Extract all lines that hold "eraser" from the records below.

DATA EXTRACTS:
[Start of Attachment]
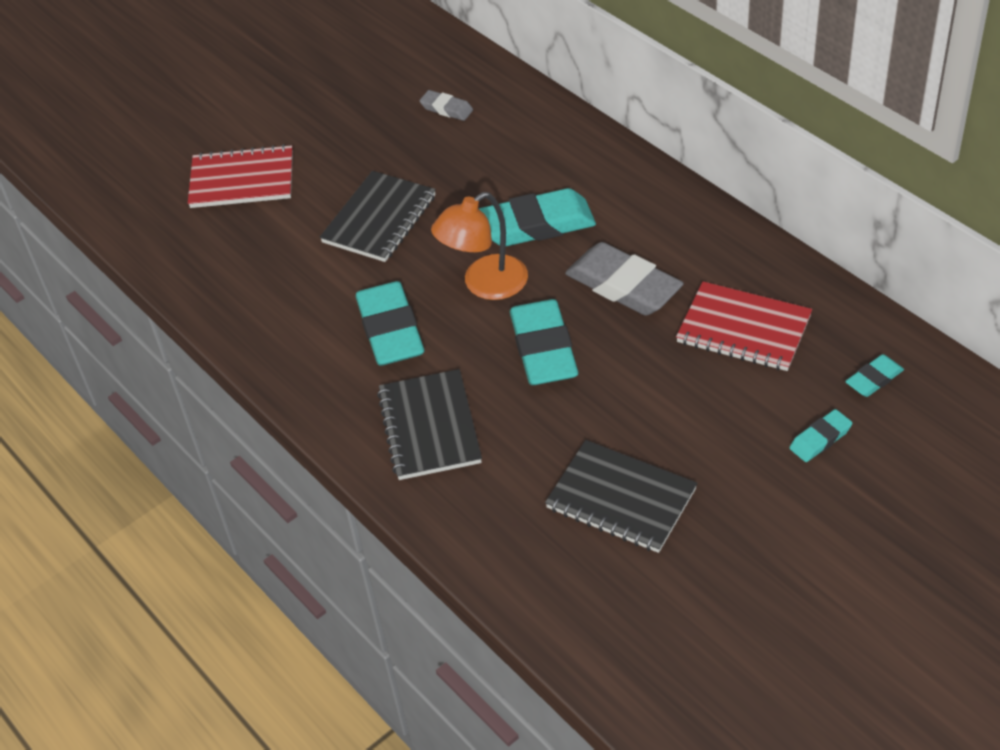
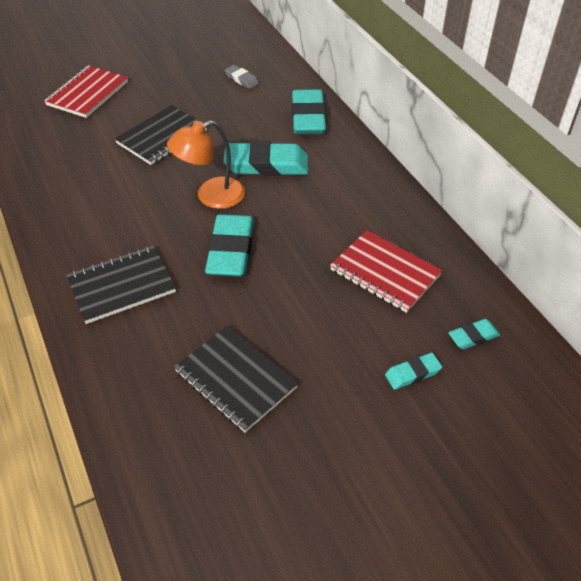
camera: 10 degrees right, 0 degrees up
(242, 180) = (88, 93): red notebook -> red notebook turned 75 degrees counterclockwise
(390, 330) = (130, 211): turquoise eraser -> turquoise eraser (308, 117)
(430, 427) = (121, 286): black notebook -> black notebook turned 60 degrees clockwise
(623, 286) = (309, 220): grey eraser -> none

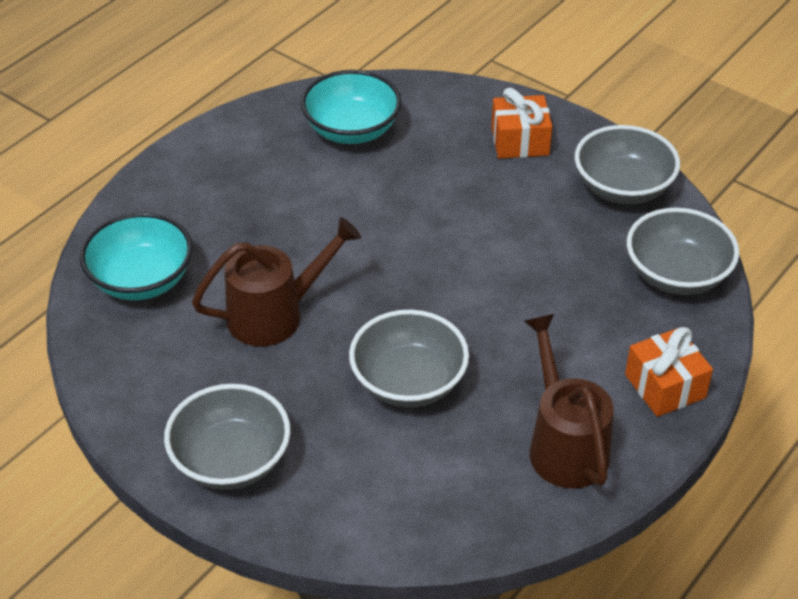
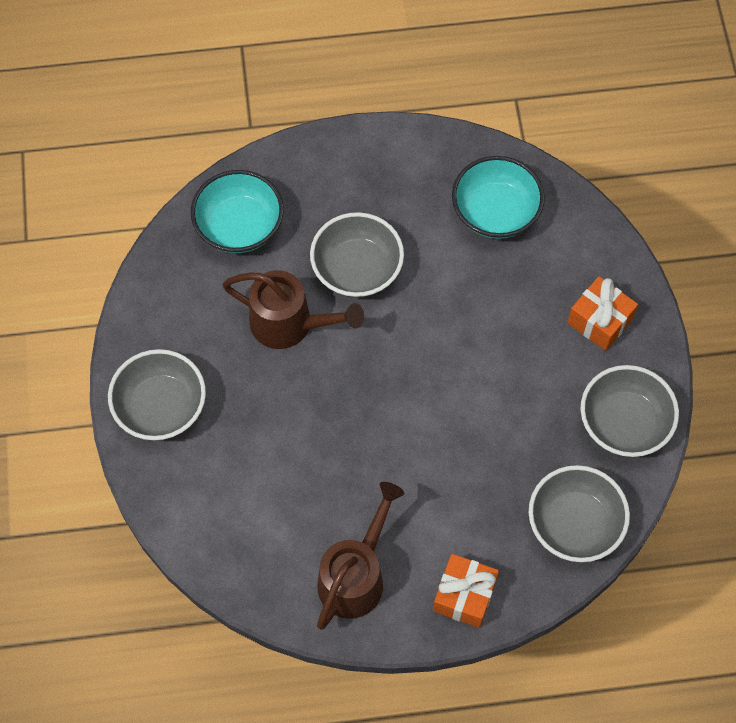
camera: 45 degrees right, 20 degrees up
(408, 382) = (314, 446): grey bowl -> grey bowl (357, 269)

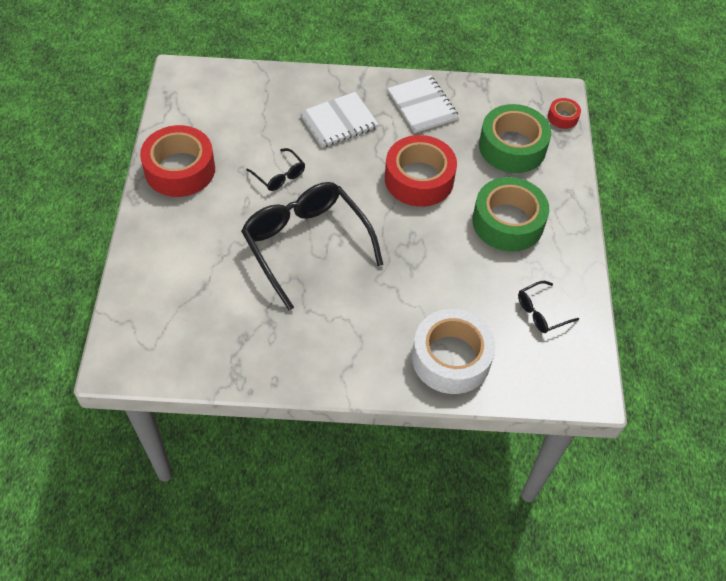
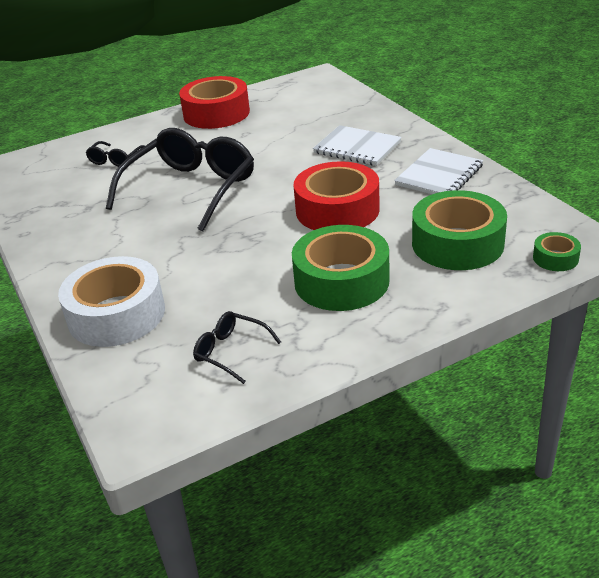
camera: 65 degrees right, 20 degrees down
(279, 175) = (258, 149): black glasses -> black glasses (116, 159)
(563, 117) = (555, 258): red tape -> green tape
[End of Attachment]
[Start of Attachment]
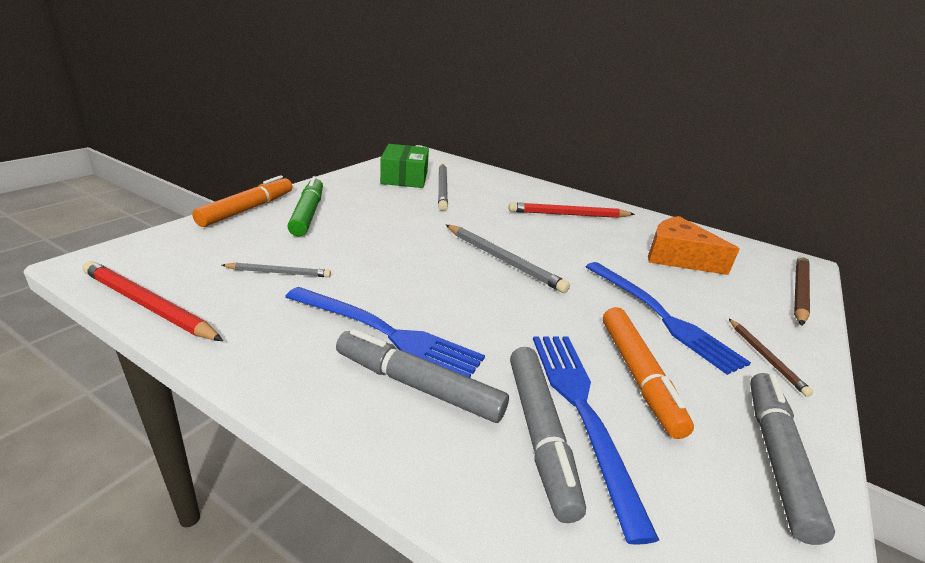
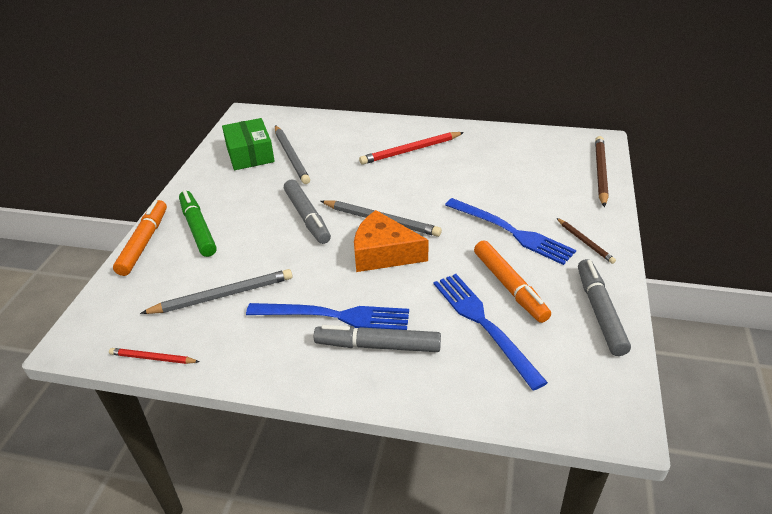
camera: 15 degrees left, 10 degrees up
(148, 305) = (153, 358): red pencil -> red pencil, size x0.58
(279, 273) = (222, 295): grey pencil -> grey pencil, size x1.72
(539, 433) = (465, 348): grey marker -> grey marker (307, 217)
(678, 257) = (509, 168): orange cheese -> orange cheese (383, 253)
[End of Attachment]
[Start of Attachment]
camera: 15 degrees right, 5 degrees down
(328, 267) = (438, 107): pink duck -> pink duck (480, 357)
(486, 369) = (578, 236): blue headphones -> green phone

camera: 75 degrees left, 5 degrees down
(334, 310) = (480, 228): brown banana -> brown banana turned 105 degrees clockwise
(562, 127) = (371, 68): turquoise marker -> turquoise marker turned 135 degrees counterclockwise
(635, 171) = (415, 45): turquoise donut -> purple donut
[End of Attachment]
TASK SOLUTION:
(390, 330) = (130, 211): turquoise eraser -> turquoise eraser (308, 117)
(623, 286) = (309, 220): grey eraser -> none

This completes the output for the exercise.